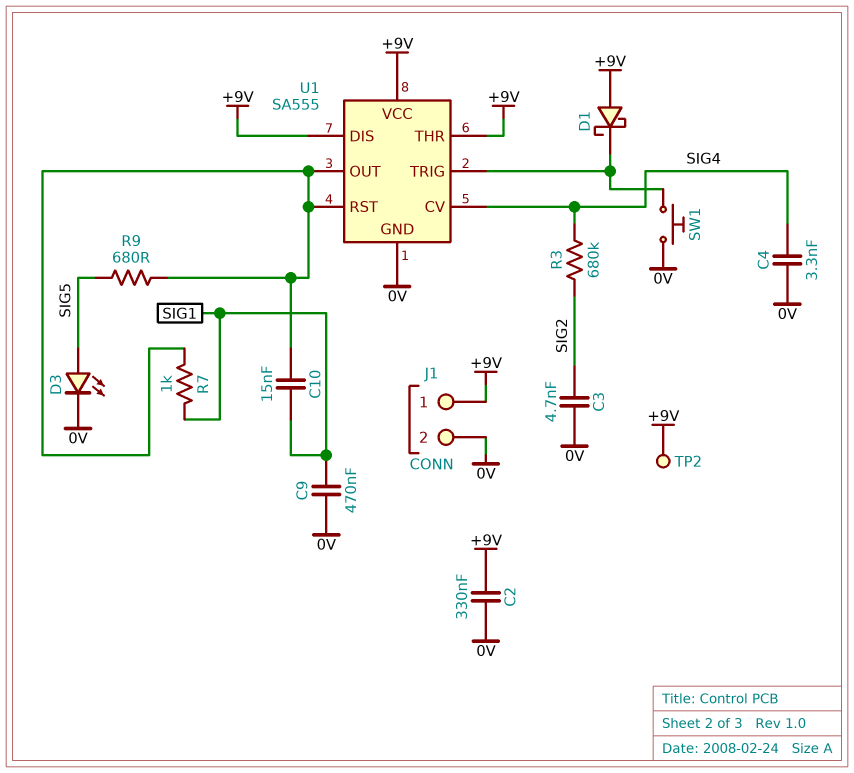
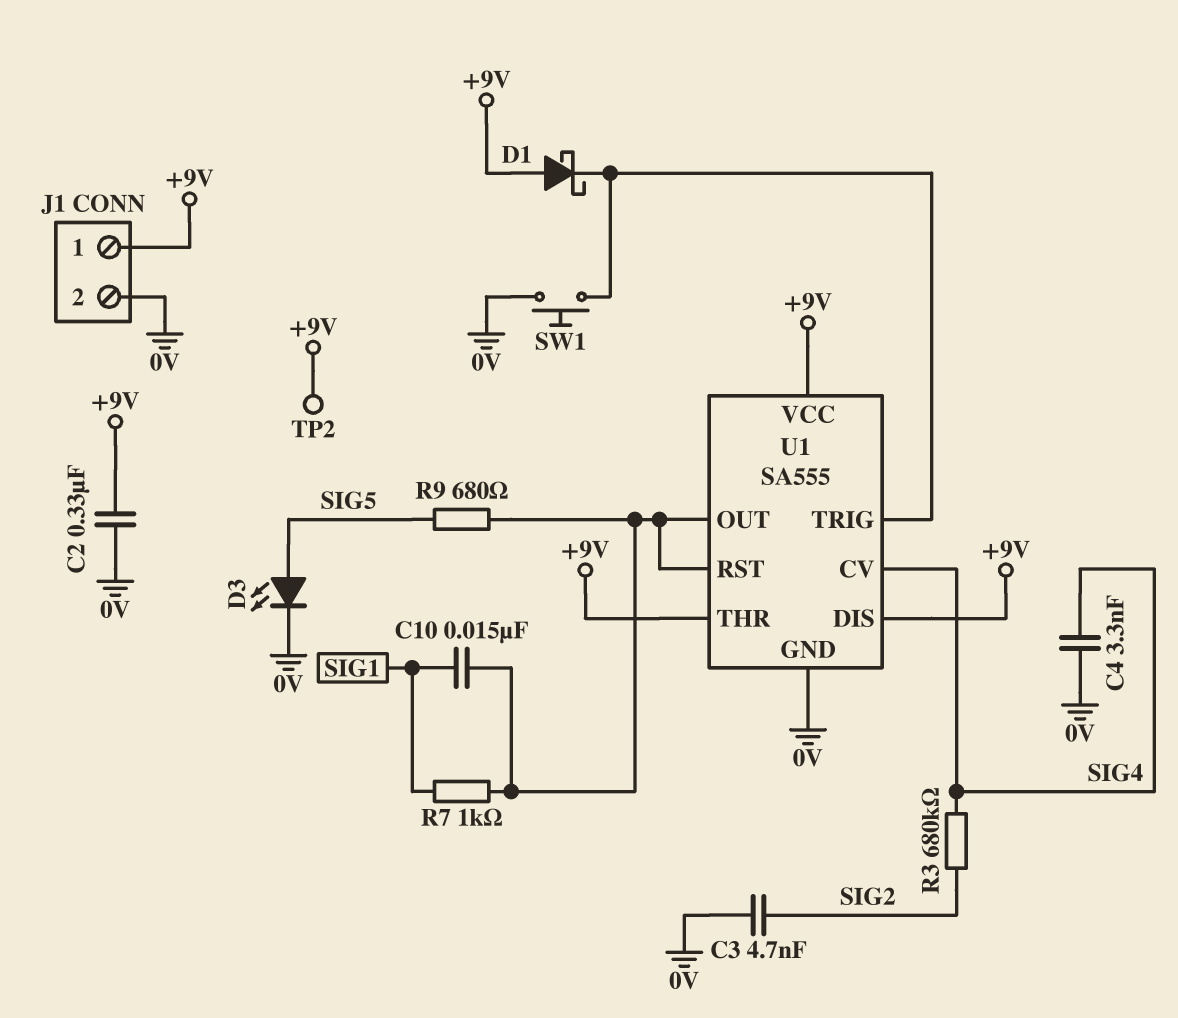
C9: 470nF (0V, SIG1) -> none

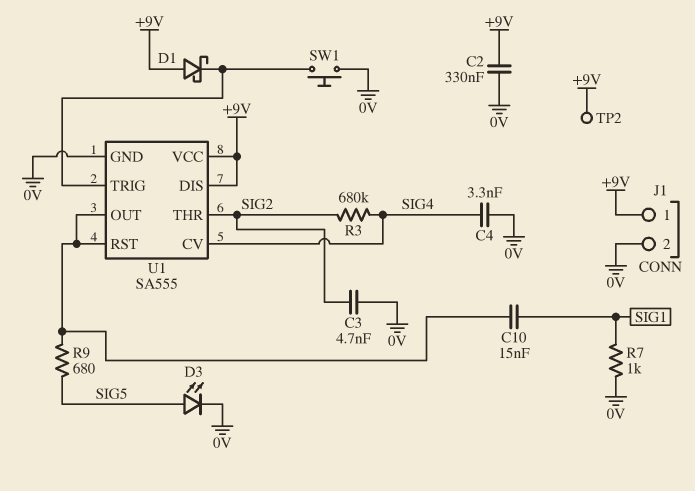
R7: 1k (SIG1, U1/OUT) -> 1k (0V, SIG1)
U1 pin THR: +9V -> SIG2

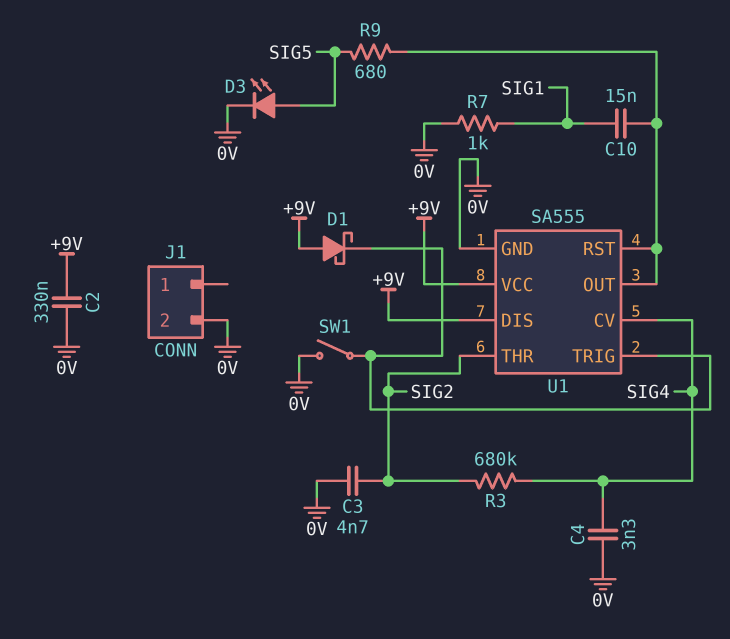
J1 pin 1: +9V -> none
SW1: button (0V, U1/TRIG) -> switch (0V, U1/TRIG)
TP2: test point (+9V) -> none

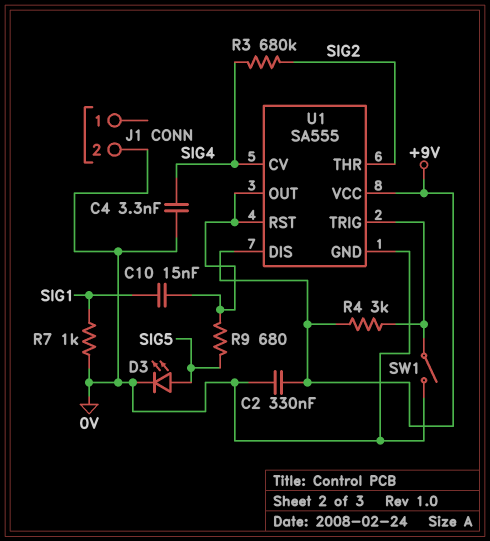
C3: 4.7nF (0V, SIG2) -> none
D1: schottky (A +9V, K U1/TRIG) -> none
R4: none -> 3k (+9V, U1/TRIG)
§ §
_Work order_:
When the line containing "C3: 4.7nF (0V, SIG2) -> none" is found in the records above, restate it and every later line word for word through the last one, and nothing more.

_Exercise output_:
C3: 4.7nF (0V, SIG2) -> none
D1: schottky (A +9V, K U1/TRIG) -> none
R4: none -> 3k (+9V, U1/TRIG)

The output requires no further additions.